Description of the task: Render the records from their first line through the line containing "Locate an element on the screen. green" as a Markdown table with the columns Row and Text, omitting blank lines and leaving out the pictures. Include only those lines.
[Data rows start]
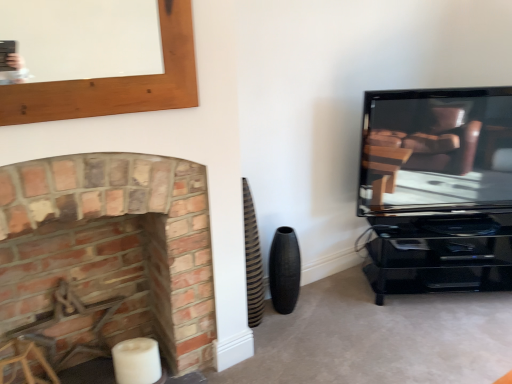
Locate an element on the screen. The height and width of the screenshot is (384, 512). free spot to the right of black textured vase at lower center is located at coordinates (315, 314).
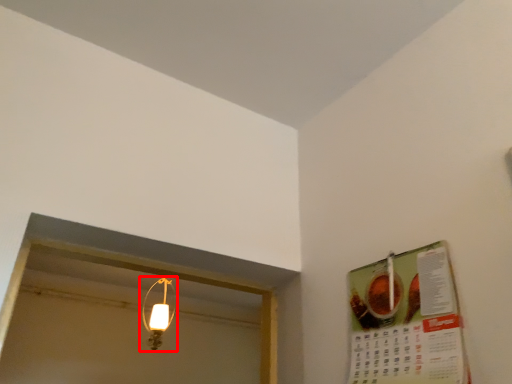
Question: From the image's perspective, what is the correct spatial relationship of lamp (annotated by the red box) in relation to menu?

Choices:
 (A) above
 (B) below

Answer: (B)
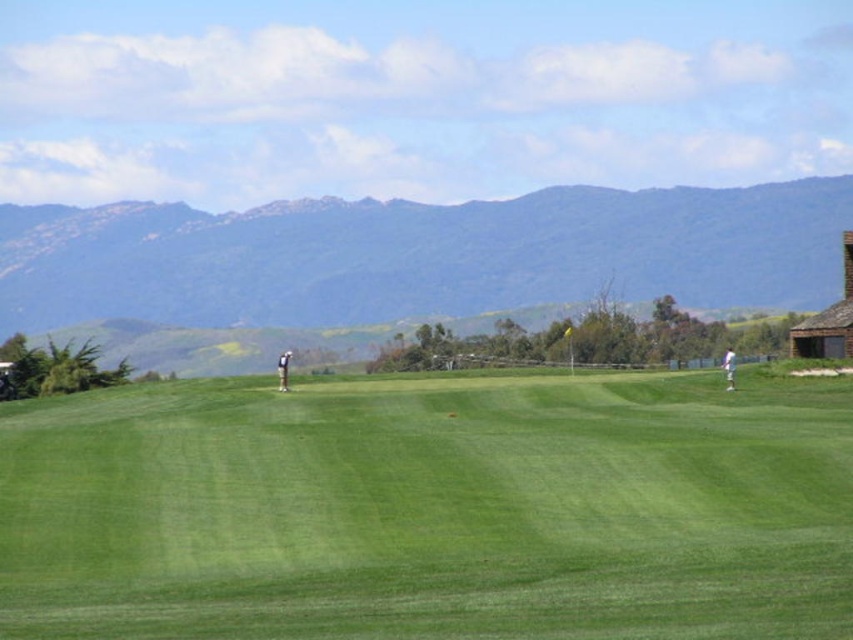
Is green grassy field at center closer to camera compared to green forested mountain at upper center?

Yes, green grassy field at center is closer to the viewer.

Does green grassy field at center have a larger size compared to green forested mountain at upper center?

No.

I want to click on green grassy field at center, so click(x=431, y=509).

Locate an element on the screen. green grassy field at center is located at coordinates (431, 509).

Does white cotton shirt at right appear over white fabric shirt at center?

Yes.

Who is shorter, white cotton shirt at right or white fabric shirt at center?

Standing shorter between the two is white cotton shirt at right.

Which is in front, point (724, 376) or point (286, 381)?

Point (724, 376)

Find the location of `white cotton shirt at right`. white cotton shirt at right is located at coordinates (729, 368).

Is green grassy field at center thinner than white fabric shirt at center?

In fact, green grassy field at center might be wider than white fabric shirt at center.

Identify the location of green grassy field at center. This screenshot has height=640, width=853. click(x=431, y=509).

Where is `green grassy field at center`? The height and width of the screenshot is (640, 853). green grassy field at center is located at coordinates (431, 509).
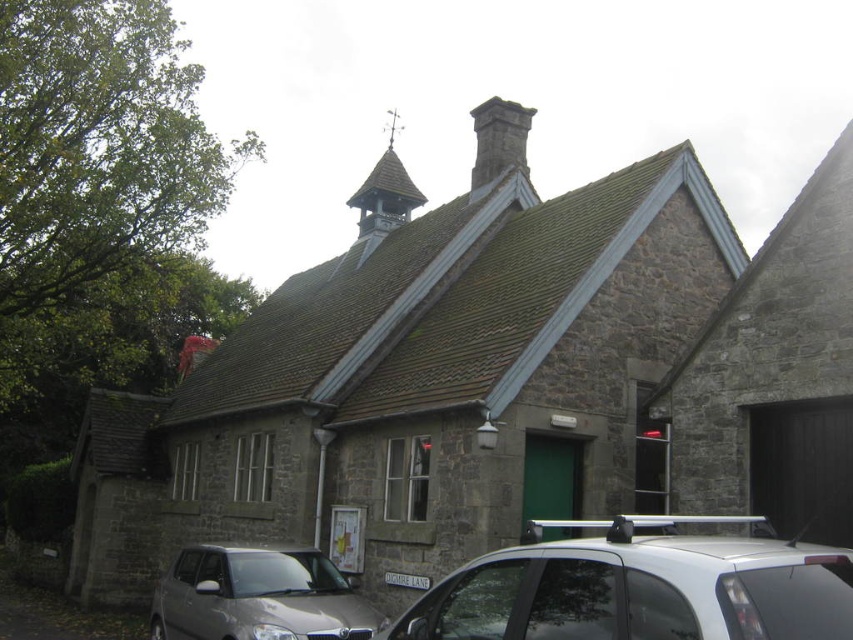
[Data rows end]
Exercise result:
| Row | Text |
|---|---|
| 1 | Locate an element on the screen. The height and width of the screenshot is (384, 512). free spot to the right of black textured vase at lower center is located at coordinates (315, 314). |
| 2 | Question: From the image's perspective, what is the correct spatial relationship of lamp (annotated by the red box) in relation to menu? |
| 3 | Choices: |
| 4 |  (A) above |
| 5 |  (B) below |
| 6 | Answer: (B) |
| 7 | Is green grassy field at center closer to camera compared to green forested mountain at upper center? |
| 8 | Yes, green grassy field at center is closer to the viewer. |
| 9 | Does green grassy field at center have a larger size compared to green forested mountain at upper center? |
| 10 | No. |
| 11 | I want to click on green grassy field at center, so click(x=431, y=509). |
| 12 | Locate an element on the screen. green grassy field at center is located at coordinates (431, 509). |